Data to process
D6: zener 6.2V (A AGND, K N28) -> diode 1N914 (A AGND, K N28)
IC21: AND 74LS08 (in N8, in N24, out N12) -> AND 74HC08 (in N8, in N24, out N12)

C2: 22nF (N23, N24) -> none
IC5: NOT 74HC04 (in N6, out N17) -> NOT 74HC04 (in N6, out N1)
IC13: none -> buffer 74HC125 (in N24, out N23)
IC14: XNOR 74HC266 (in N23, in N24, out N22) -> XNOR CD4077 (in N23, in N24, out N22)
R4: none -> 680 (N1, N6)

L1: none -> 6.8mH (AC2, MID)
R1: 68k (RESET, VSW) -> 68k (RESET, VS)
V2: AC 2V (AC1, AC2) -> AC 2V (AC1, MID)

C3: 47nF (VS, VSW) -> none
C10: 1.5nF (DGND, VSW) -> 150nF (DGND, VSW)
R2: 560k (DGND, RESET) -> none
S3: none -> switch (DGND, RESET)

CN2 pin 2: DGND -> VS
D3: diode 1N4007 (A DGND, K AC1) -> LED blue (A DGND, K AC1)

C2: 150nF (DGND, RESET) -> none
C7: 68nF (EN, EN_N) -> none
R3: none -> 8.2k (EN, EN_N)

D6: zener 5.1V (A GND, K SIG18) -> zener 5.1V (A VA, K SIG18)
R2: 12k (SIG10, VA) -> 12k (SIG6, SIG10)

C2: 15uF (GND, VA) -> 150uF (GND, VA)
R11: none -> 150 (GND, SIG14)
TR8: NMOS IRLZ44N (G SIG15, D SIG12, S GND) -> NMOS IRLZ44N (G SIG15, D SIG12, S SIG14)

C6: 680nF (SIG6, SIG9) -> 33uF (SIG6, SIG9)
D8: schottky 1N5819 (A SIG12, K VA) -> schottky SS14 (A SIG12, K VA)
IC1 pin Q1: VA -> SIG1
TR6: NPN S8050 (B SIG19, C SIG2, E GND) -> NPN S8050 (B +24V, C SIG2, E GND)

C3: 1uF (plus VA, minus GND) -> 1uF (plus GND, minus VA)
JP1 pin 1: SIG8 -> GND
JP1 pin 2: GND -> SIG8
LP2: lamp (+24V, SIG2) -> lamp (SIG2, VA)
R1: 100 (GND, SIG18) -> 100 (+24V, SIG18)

Exercise aim
Copy, please, every line from the start of the entries down to the line that holds "IC1 pin Q1: VA -> SIG1", with both of those lines included and no others.

Result of the task
D6: zener 6.2V (A AGND, K N28) -> diode 1N914 (A AGND, K N28)
IC21: AND 74LS08 (in N8, in N24, out N12) -> AND 74HC08 (in N8, in N24, out N12)

C2: 22nF (N23, N24) -> none
IC5: NOT 74HC04 (in N6, out N17) -> NOT 74HC04 (in N6, out N1)
IC13: none -> buffer 74HC125 (in N24, out N23)
IC14: XNOR 74HC266 (in N23, in N24, out N22) -> XNOR CD4077 (in N23, in N24, out N22)
R4: none -> 680 (N1, N6)

L1: none -> 6.8mH (AC2, MID)
R1: 68k (RESET, VSW) -> 68k (RESET, VS)
V2: AC 2V (AC1, AC2) -> AC 2V (AC1, MID)

C3: 47nF (VS, VSW) -> none
C10: 1.5nF (DGND, VSW) -> 150nF (DGND, VSW)
R2: 560k (DGND, RESET) -> none
S3: none -> switch (DGND, RESET)

CN2 pin 2: DGND -> VS
D3: diode 1N4007 (A DGND, K AC1) -> LED blue (A DGND, K AC1)

C2: 150nF (DGND, RESET) -> none
C7: 68nF (EN, EN_N) -> none
R3: none -> 8.2k (EN, EN_N)

D6: zener 5.1V (A GND, K SIG18) -> zener 5.1V (A VA, K SIG18)
R2: 12k (SIG10, VA) -> 12k (SIG6, SIG10)

C2: 15uF (GND, VA) -> 150uF (GND, VA)
R11: none -> 150 (GND, SIG14)
TR8: NMOS IRLZ44N (G SIG15, D SIG12, S GND) -> NMOS IRLZ44N (G SIG15, D SIG12, S SIG14)

C6: 680nF (SIG6, SIG9) -> 33uF (SIG6, SIG9)
D8: schottky 1N5819 (A SIG12, K VA) -> schottky SS14 (A SIG12, K VA)
IC1 pin Q1: VA -> SIG1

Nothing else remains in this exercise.